WHAT TO WORK ON: Wherever a line in the data holds the word "bear", pull that line out.

------ THE DATA

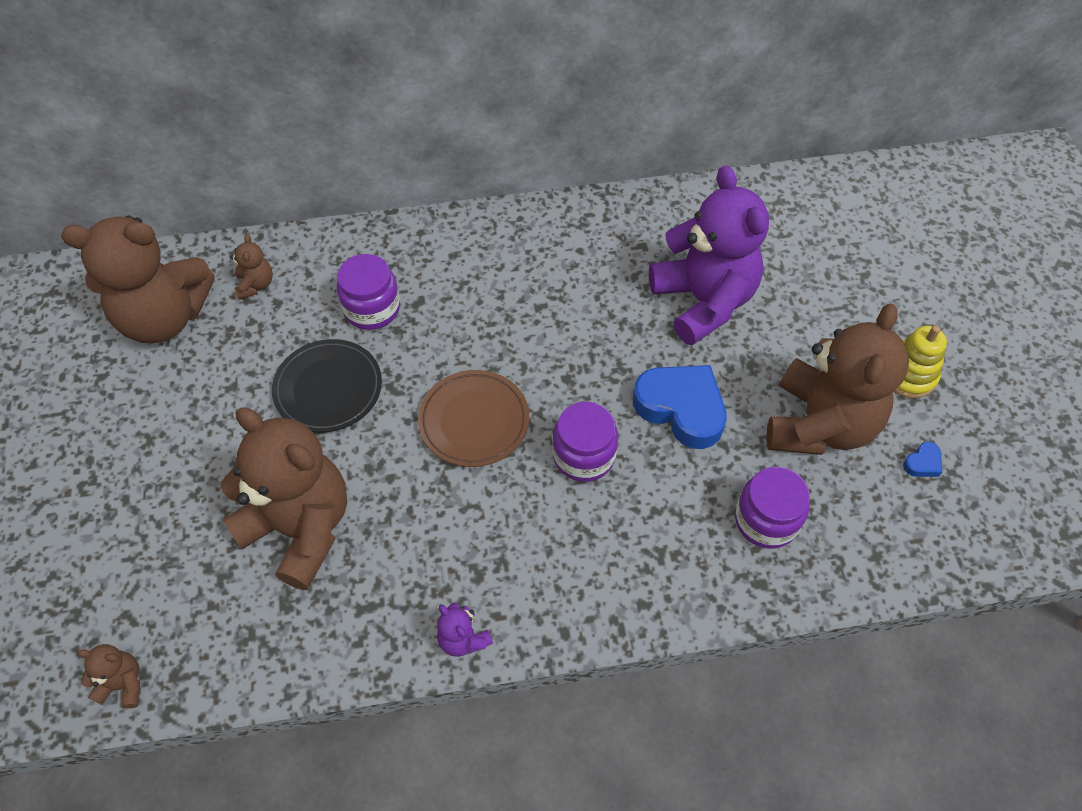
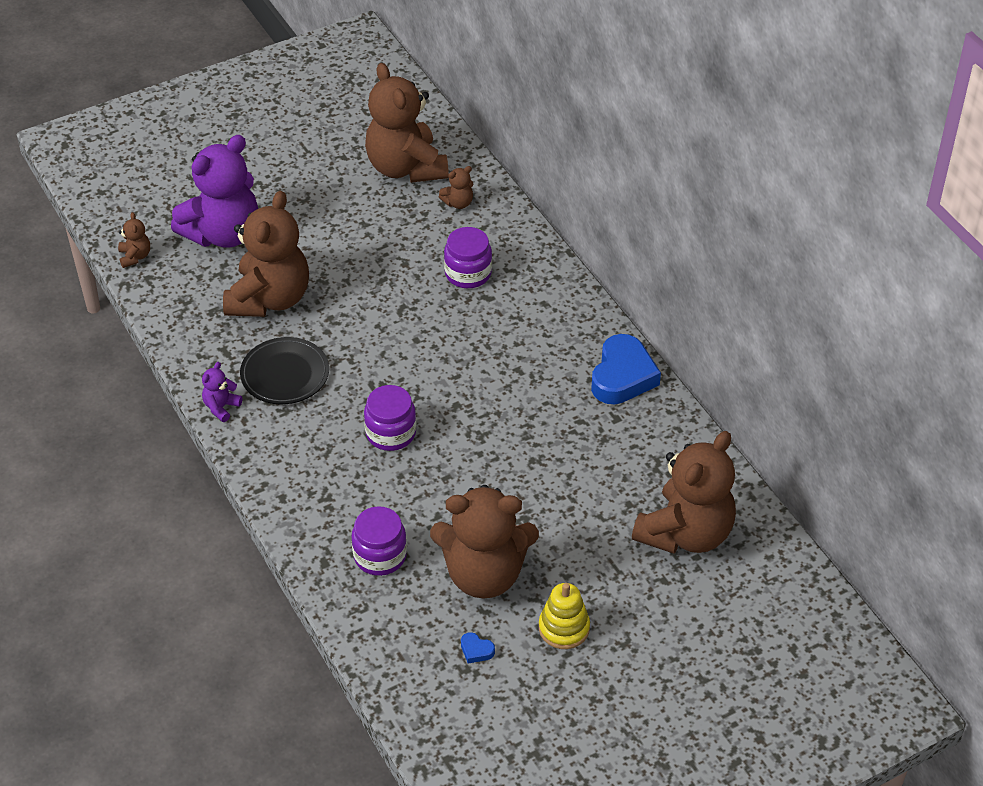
camera: 70 degrees right, 10 degrees down
(328, 389) = (385, 274): black plate -> black plate (285, 374)
(474, 421) = (393, 362): brown plate -> none
(681, 408) = (459, 482): blue heart -> blue heart (622, 376)
(703, 301) = (575, 472): purple teddy bear -> purple teddy bear (223, 234)
(810, 239) = (685, 533): none -> brown teddy bear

------------

EXERCISE SOLUTION:
(703, 301) = (575, 472): purple teddy bear -> purple teddy bear (223, 234)
(810, 239) = (685, 533): none -> brown teddy bear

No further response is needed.